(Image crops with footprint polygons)

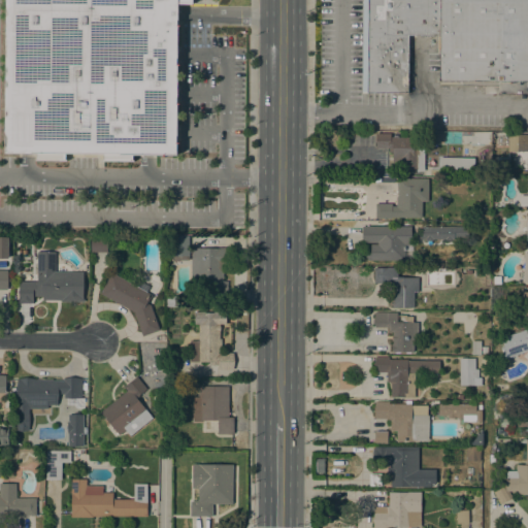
[(5,0),(193,0),(193,4),(178,4),(177,156),(133,155),(133,161),(103,161),(103,154),(66,153),(66,160),(36,160),(36,153),(4,153),(5,0)]
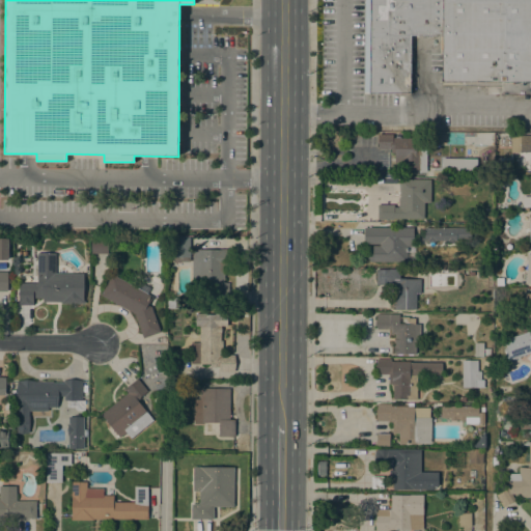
[(530,81),(442,81),(442,35),(411,34),(410,93),(364,93),(364,0),(530,0),(530,81)]
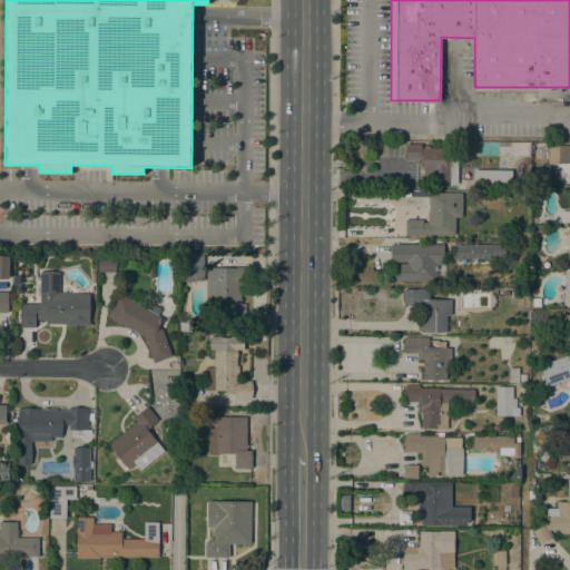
[(458,185),(431,185),(431,176),(423,176),(423,165),(419,165),(420,160),(405,160),(405,144),(421,144),(421,148),(432,148),(432,143),(439,143),(439,148),(449,148),(449,161),(458,161),(458,185)]
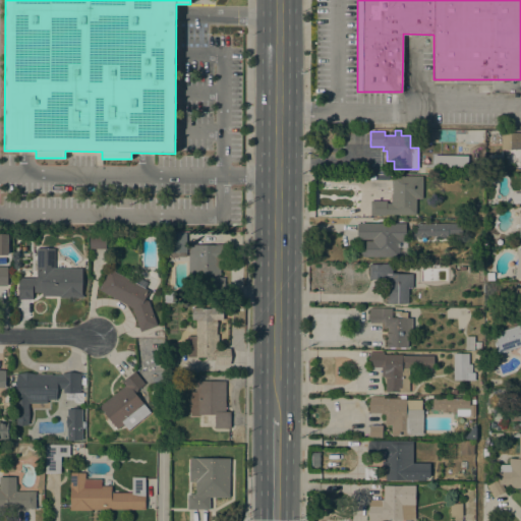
[(520,150),(502,150),(502,132),(520,132),(520,150)]
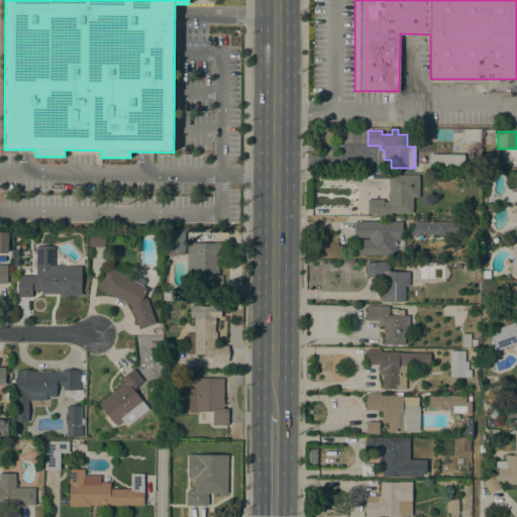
[(464,154),(463,167),(430,167),(430,154),(464,154)]
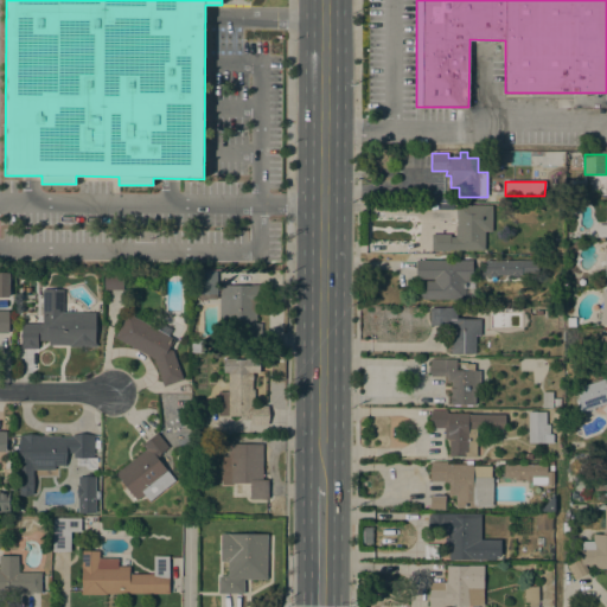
[(492,205),(492,231),(484,231),(484,250),(449,250),(449,251),(432,251),(432,234),(449,234),(449,237),(455,237),(455,227),(457,227),(457,205),(492,205)]
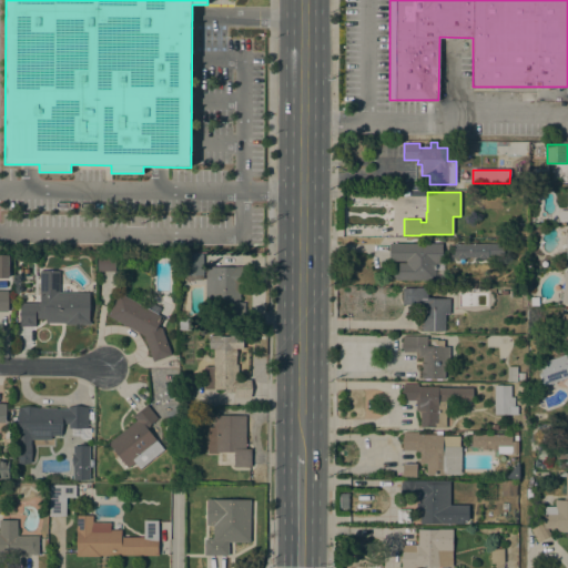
[(567,222),(558,222),(558,211),(567,211),(567,222)]
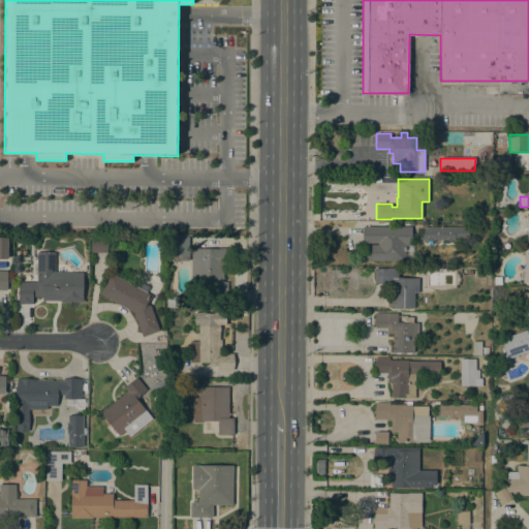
[(405,245),(405,249),(404,259),(368,259),(368,258),(367,258),(367,252),(368,252),(368,249),(371,249),(371,245),(378,245),(378,243),(363,243),(363,226),(411,226),(411,245),(405,245)]
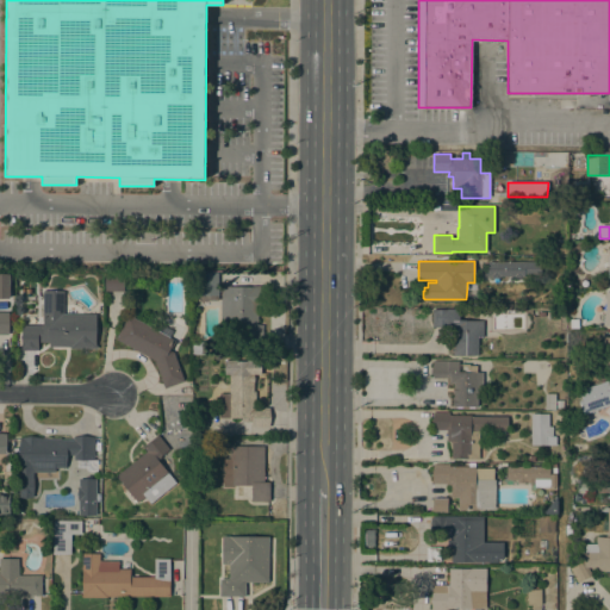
[(540,262),(540,274),(524,274),(524,277),(522,277),(521,278),(515,278),(514,277),(500,277),(498,278),(492,278),(490,277),(484,277),(484,271),(487,271),(487,262),(540,262)]
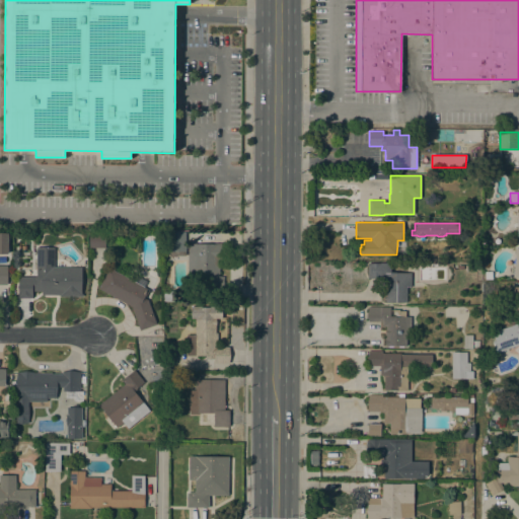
[(186,239),(187,239),(187,243),(186,243),(186,255),(176,255),(176,256),(168,256),(168,232),(186,232),(186,239)]
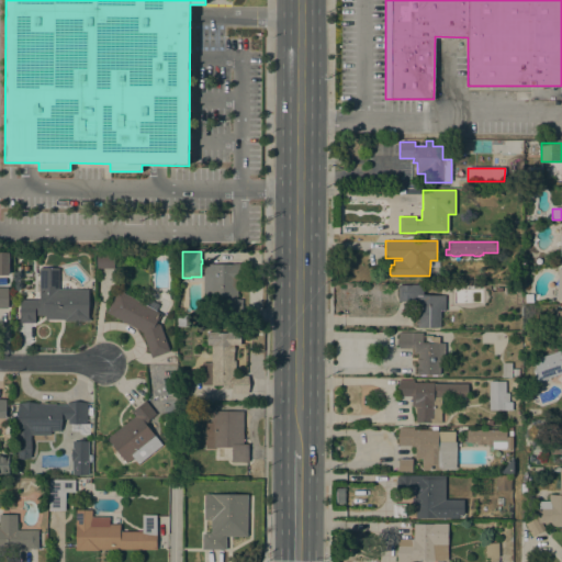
[(0,253),(9,253),(9,274),(0,274),(0,253)]
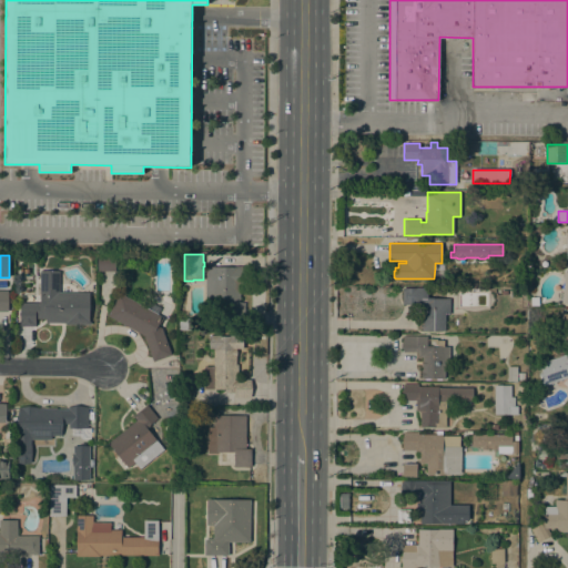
[(98,255),(114,255),(114,271),(98,271),(98,255)]
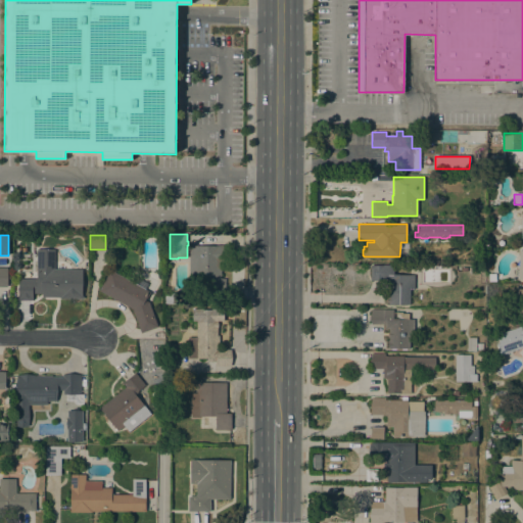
[(189,246),(216,246),(216,245),(223,245),(223,263),(221,263),(221,278),(226,278),(225,291),(212,291),(212,298),(202,298),(202,281),(189,281),(189,246)]
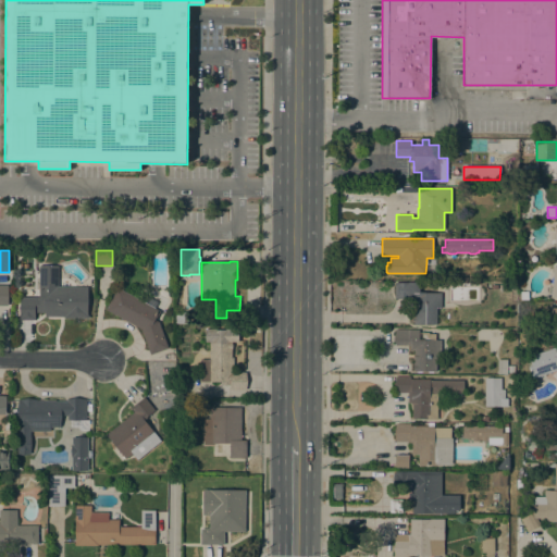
[(58,286),(87,287),(87,318),(63,318),(63,317),(45,317),(45,312),(35,312),(34,320),(20,320),(20,297),(39,297),(39,288),(38,288),(38,265),(58,265),(58,286)]
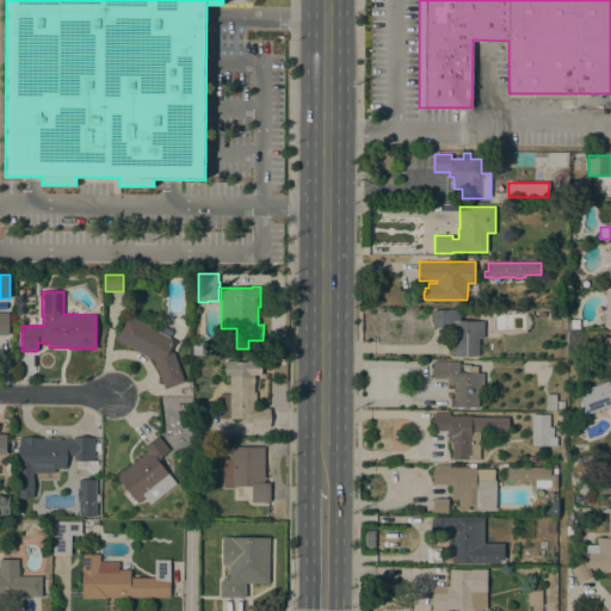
[(479,356),(454,356),(454,327),(432,327),(433,310),(448,310),(448,309),(458,310),(458,320),(466,320),(466,321),(483,321),(483,338),(479,338),(479,356)]
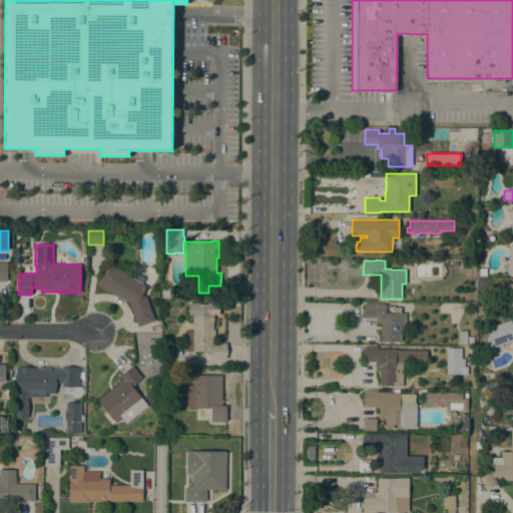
[(147,287),(142,295),(146,297),(154,321),(138,327),(129,303),(96,286),(107,265),(142,284),(147,287)]
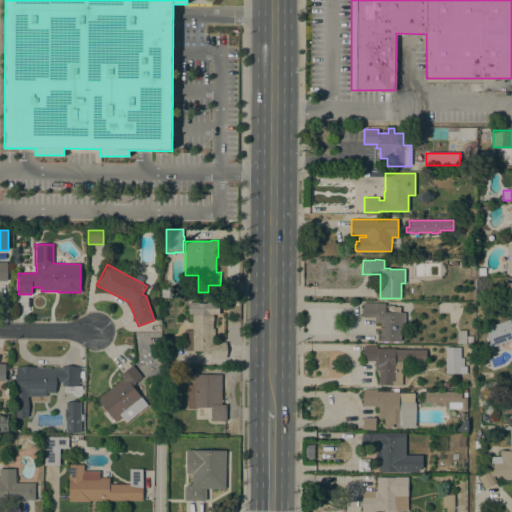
[(161,287),(172,287),(172,297),(161,297),(161,287)]
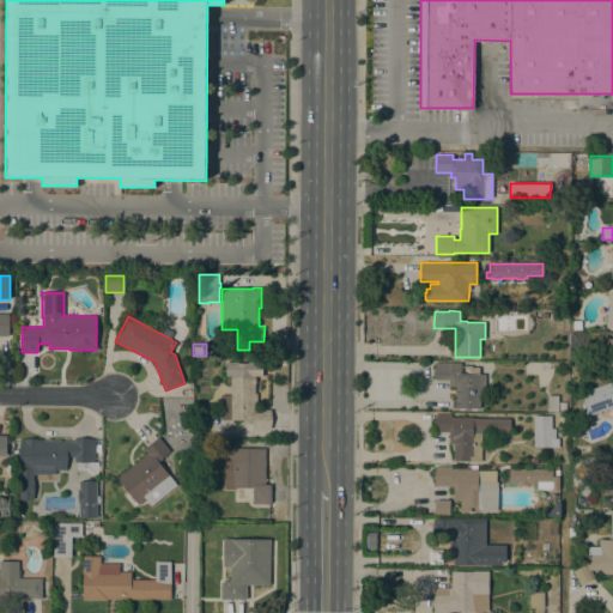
[(461,363),(461,365),(472,365),(472,374),(485,374),(485,392),(479,392),(479,410),(455,410),(455,382),(450,382),(450,380),(435,380),(435,363),(461,363)]
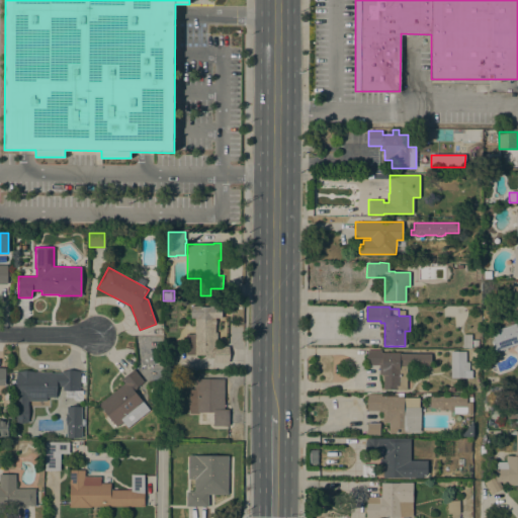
[(194,316),(214,316),(214,332),(217,333),(217,346),(229,346),(228,362),(213,362),(213,358),(205,358),(205,355),(186,354),(186,334),(194,334),(194,316)]
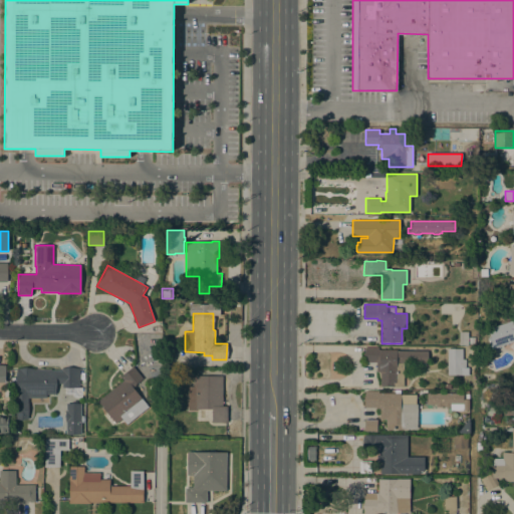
[(488,338),(490,337),(488,329),(513,319),(513,342),(513,341),(491,349),(488,338)]
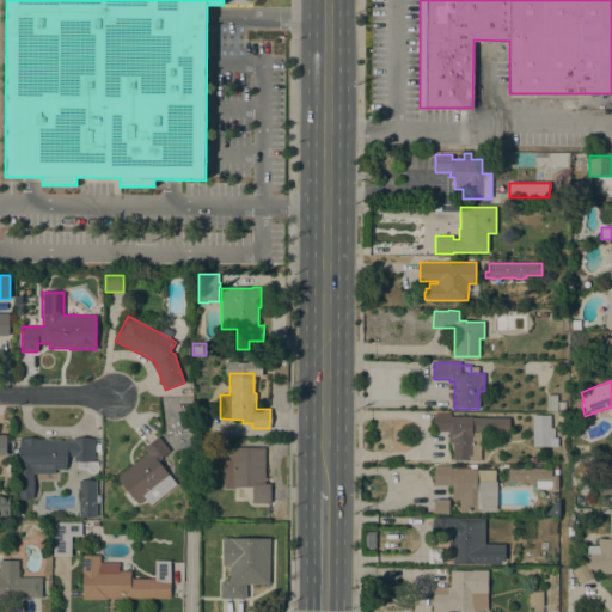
[(556,396),(556,411),(546,411),(546,396),(556,396)]
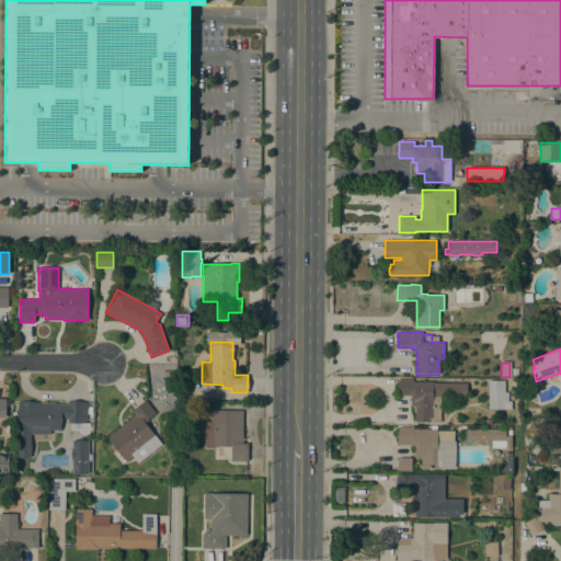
[(433,382),(433,384),(466,384),(466,397),(439,397),(439,422),(414,422),(415,407),(410,407),(411,396),(398,396),(398,379),(412,379),(412,381),(433,382)]
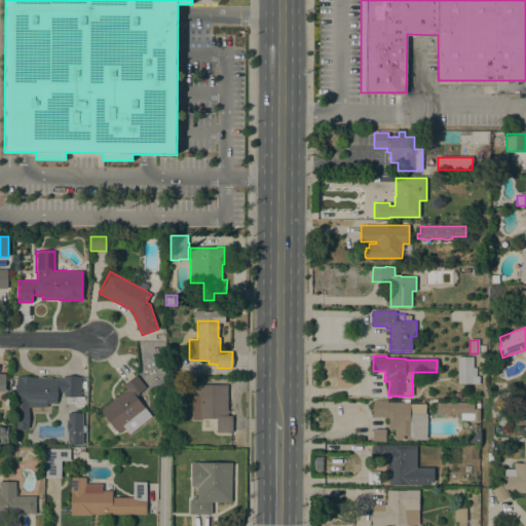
[(476,367),(476,375),(479,375),(479,383),(457,383),(457,357),(473,357),(473,367),(476,367)]
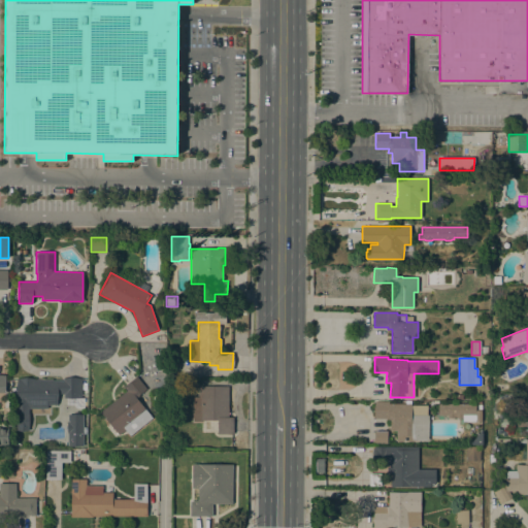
[(126,391),(123,387),(136,376),(145,389),(135,397),(152,418),(130,435),(125,430),(119,435),(100,411),(126,391)]
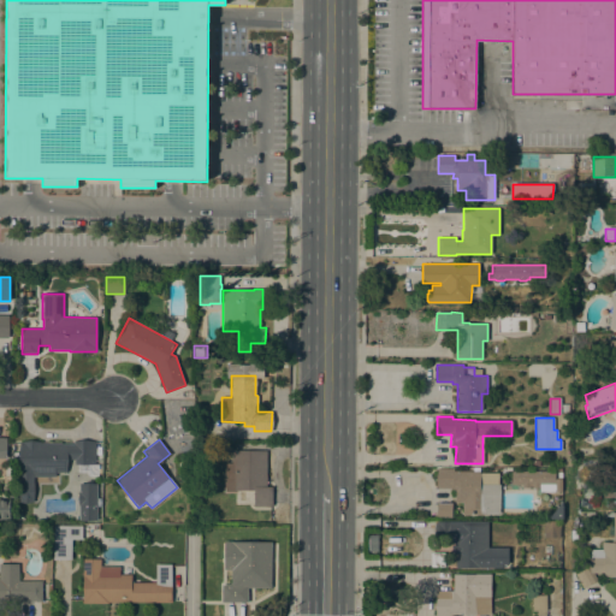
[(66,460),(66,473),(55,473),(55,477),(34,477),(34,501),(27,503),(18,501),(18,469),(19,469),(19,442),(21,442),(41,442),(42,442),(42,443),(60,443),(60,444),(73,444),(73,442),(96,442),(96,448),(101,448),(101,455),(96,455),(96,463),(73,463),(73,460),(66,460)]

**REQUIRED ACTION:**
Your answer must be an exact copy of the records, with every picture left out.

**SOLUTION:**
[(5,0),(193,0),(193,4),(178,4),(177,156),(133,155),(133,161),(103,161),(103,154),(66,153),(66,160),(36,160),(36,153),(4,153),(5,0)]
[(530,81),(442,81),(442,35),(411,34),(410,93),(364,93),(364,0),(530,0),(530,81)]
[(458,185),(431,185),(431,176),(423,176),(423,165),(419,165),(420,160),(405,160),(405,144),(421,144),(421,148),(432,148),(432,143),(439,143),(439,148),(449,148),(449,161),(458,161),(458,185)]
[(520,150),(502,150),(502,132),(520,132),(520,150)]
[(464,154),(463,167),(430,167),(430,154),(464,154)]
[(492,205),(492,231),(484,231),(484,250),(449,250),(449,251),(432,251),(432,234),(449,234),(449,237),(455,237),(455,227),(457,227),(457,205),(492,205)]
[(567,222),(558,222),(558,211),(567,211),(567,222)]
[(405,245),(405,249),(404,259),(368,259),(368,258),(367,258),(367,252),(368,252),(368,249),(371,249),(371,245),(378,245),(378,243),(363,243),(363,226),(411,226),(411,245),(405,245)]
[(540,262),(540,274),(524,274),(524,277),(522,277),(521,278),(515,278),(514,277),(500,277),(498,278),(492,278),(490,277),(484,277),(484,271),(487,271),(487,262),(540,262)]
[(186,239),(187,239),(187,243),(186,243),(186,255),(176,255),(176,256),(168,256),(168,232),(186,232),(186,239)]
[(0,253),(9,253),(9,274),(0,274),(0,253)]
[(98,255),(114,255),(114,271),(98,271),(98,255)]
[(189,246),(216,246),(216,245),(223,245),(223,263),(221,263),(221,278),(226,278),(225,291),(212,291),(212,298),(202,298),(202,281),(189,281),(189,246)]
[(58,286),(87,287),(87,318),(63,318),(63,317),(45,317),(45,312),(35,312),(34,320),(20,320),(20,297),(39,297),(39,288),(38,288),(38,265),(58,265),(58,286)]
[(479,356),(454,356),(454,327),(432,327),(433,310),(448,310),(448,309),(458,310),(458,320),(466,320),(466,321),(483,321),(483,338),(479,338),(479,356)]
[(147,287),(142,295),(146,297),(154,321),(138,327),(129,303),(96,286),(107,265),(142,284),(147,287)]
[(161,287),(172,287),(172,297),(161,297),(161,287)]
[(461,363),(461,365),(472,365),(472,374),(485,374),(485,392),(479,392),(479,410),(455,410),(455,382),(450,382),(450,380),(435,380),(435,363),(461,363)]
[(194,316),(214,316),(214,332),(217,333),(217,346),(229,346),(228,362),(213,362),(213,358),(205,358),(205,355),(186,354),(186,334),(194,334),(194,316)]
[(488,338),(490,337),(488,329),(513,319),(513,342),(513,341),(491,349),(488,338)]
[(556,396),(556,411),(546,411),(546,396),(556,396)]
[(433,382),(433,384),(466,384),(466,397),(439,397),(439,422),(414,422),(415,407),(410,407),(411,396),(398,396),(398,379),(412,379),(412,381),(433,382)]
[(476,367),(476,375),(479,375),(479,383),(457,383),(457,357),(473,357),(473,367),(476,367)]
[(126,391),(123,387),(136,376),(145,389),(135,397),(152,418),(130,435),(125,430),(119,435),(100,411),(126,391)]
[(66,460),(66,473),(55,473),(55,477),(34,477),(34,501),(27,503),(18,501),(18,469),(19,469),(19,442),(21,442),(41,442),(42,442),(42,443),(60,443),(60,444),(73,444),(73,442),(96,442),(96,448),(101,448),(101,455),(96,455),(96,463),(73,463),(73,460),(66,460)]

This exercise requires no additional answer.